» WHAT IS EXPECTED:
Show all lines of the entries in which the word "goblet" is found.

» STORED DATA:

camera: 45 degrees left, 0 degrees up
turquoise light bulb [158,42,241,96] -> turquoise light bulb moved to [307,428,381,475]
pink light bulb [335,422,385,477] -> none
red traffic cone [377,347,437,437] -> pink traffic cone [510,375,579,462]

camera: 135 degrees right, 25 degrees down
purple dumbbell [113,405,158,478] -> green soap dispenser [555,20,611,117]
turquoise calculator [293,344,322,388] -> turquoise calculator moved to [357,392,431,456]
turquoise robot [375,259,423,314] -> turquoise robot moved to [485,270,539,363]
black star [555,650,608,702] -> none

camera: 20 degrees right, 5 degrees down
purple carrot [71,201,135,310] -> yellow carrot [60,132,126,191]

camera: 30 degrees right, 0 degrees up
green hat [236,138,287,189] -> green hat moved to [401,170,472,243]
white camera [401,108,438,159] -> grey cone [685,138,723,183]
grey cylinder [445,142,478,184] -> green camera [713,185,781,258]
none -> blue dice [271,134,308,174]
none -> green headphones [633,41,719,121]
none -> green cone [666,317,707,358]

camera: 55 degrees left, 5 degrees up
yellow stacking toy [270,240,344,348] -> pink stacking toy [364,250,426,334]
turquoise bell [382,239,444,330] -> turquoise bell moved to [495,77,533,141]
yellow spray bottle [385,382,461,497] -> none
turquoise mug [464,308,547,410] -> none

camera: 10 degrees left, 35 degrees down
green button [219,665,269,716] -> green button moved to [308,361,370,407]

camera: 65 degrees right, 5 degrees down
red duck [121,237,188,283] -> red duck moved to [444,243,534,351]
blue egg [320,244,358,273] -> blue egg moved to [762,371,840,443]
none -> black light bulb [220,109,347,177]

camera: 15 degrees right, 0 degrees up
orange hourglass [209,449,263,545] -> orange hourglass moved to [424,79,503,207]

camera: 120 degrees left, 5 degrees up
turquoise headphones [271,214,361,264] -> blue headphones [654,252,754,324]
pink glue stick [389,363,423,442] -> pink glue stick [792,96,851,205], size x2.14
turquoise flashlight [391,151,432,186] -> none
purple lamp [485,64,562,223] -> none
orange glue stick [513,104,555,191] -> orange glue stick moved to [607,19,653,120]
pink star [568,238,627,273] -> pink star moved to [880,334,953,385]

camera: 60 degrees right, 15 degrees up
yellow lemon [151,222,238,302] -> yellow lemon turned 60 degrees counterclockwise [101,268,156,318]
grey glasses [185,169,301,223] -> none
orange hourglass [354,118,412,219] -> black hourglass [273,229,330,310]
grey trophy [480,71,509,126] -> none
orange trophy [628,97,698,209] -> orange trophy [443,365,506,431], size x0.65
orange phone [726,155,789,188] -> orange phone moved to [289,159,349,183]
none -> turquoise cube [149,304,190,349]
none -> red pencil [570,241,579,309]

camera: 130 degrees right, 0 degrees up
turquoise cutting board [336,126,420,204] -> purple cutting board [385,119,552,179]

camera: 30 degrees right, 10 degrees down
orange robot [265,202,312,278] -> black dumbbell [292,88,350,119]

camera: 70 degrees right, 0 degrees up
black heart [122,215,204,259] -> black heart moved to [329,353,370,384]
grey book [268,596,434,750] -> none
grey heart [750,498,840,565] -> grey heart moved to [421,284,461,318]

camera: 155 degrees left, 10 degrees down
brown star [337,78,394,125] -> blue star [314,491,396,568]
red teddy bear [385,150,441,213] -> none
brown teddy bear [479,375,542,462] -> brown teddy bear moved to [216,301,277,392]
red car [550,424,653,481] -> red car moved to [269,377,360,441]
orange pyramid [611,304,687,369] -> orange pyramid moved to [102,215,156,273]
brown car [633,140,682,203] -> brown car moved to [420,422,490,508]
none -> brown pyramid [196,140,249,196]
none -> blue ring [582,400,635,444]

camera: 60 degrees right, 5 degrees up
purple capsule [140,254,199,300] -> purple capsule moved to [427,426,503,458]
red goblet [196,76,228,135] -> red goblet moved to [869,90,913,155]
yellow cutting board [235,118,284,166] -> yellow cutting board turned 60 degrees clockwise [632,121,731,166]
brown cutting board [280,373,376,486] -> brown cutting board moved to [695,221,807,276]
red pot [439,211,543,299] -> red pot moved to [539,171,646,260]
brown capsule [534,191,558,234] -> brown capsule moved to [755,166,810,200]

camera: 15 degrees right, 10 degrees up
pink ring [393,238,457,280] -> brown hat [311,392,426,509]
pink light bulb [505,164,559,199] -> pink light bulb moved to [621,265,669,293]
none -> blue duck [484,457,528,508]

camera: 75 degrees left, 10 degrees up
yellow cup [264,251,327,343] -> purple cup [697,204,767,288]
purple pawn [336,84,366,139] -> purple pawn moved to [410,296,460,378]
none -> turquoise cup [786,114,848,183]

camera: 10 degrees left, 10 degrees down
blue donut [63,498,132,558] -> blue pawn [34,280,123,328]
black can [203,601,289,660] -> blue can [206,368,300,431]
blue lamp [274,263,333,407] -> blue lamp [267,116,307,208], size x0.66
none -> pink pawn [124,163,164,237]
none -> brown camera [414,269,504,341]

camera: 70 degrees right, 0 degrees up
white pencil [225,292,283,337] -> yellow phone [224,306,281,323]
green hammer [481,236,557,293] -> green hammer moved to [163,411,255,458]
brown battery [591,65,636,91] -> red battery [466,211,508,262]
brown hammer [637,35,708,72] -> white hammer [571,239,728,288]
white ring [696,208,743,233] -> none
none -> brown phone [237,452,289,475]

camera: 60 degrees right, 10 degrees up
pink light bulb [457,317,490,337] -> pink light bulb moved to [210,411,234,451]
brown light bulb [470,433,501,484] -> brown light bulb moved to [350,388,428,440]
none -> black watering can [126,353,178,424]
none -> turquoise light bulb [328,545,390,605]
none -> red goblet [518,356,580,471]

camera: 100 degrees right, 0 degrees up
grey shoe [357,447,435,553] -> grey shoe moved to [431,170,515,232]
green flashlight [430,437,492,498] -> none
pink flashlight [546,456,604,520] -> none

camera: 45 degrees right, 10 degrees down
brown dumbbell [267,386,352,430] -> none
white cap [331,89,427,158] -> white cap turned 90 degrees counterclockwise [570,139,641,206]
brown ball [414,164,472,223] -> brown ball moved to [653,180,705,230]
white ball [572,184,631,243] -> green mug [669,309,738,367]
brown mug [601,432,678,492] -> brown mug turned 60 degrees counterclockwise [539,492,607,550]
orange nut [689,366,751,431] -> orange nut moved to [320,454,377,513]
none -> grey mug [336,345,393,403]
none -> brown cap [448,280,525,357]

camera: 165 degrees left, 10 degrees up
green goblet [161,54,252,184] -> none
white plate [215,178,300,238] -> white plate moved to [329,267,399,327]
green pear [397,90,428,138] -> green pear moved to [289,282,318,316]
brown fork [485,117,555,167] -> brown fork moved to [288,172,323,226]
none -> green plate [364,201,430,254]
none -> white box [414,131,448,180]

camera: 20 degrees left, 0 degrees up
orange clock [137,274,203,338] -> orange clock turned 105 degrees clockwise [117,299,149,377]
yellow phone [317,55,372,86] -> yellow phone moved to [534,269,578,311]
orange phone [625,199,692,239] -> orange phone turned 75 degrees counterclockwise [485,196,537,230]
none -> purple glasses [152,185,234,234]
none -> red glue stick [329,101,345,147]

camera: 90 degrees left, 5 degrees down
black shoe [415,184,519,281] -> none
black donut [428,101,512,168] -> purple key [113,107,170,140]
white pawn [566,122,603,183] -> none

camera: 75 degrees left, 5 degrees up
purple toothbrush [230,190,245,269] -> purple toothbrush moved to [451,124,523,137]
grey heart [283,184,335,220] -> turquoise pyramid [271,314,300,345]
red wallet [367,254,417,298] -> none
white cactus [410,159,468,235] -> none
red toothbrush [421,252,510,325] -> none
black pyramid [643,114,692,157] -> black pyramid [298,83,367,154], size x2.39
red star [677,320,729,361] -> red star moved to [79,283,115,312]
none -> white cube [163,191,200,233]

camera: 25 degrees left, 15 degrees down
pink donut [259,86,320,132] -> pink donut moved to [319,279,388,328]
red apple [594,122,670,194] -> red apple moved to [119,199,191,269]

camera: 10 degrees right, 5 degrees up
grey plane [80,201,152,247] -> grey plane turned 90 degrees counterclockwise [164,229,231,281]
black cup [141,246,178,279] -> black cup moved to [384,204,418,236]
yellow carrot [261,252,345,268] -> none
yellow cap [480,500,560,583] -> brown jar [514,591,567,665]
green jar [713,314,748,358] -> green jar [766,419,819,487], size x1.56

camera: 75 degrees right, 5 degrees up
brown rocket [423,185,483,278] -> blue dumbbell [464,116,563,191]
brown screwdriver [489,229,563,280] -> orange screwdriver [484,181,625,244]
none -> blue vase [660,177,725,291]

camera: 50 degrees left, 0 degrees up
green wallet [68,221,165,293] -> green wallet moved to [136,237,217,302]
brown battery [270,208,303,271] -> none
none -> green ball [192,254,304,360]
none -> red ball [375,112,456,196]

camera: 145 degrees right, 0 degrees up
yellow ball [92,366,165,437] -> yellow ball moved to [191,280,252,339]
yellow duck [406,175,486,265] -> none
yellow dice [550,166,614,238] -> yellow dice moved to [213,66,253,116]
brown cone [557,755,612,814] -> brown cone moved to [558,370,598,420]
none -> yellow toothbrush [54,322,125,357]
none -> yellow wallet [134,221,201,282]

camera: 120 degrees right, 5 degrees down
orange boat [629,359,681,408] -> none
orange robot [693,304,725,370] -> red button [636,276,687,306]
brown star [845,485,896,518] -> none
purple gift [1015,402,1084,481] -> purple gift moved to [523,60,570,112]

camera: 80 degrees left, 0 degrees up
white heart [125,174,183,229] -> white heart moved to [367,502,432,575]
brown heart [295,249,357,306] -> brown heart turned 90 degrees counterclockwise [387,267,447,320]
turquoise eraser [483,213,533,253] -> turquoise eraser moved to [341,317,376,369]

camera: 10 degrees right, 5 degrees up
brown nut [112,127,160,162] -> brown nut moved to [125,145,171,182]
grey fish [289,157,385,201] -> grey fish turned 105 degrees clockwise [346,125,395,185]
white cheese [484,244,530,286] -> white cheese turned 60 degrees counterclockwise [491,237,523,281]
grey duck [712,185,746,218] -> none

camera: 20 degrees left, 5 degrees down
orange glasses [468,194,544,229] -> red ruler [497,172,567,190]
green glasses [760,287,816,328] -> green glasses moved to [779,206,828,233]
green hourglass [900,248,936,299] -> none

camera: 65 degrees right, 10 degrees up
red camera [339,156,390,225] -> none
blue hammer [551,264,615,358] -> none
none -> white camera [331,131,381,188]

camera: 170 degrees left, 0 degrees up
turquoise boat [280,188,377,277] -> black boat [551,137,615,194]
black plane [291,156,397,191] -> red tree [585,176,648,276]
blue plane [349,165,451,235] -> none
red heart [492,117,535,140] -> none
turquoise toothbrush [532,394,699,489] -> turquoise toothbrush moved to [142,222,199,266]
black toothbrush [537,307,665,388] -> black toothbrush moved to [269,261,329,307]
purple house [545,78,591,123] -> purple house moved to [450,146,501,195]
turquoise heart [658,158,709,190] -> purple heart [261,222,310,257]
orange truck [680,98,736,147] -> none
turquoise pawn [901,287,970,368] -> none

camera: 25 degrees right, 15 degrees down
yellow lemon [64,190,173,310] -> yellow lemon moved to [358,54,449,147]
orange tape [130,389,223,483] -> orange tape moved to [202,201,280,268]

» TASK RESPONSE:
red goblet [196,76,228,135] -> red goblet moved to [869,90,913,155]
none -> red goblet [518,356,580,471]
green goblet [161,54,252,184] -> none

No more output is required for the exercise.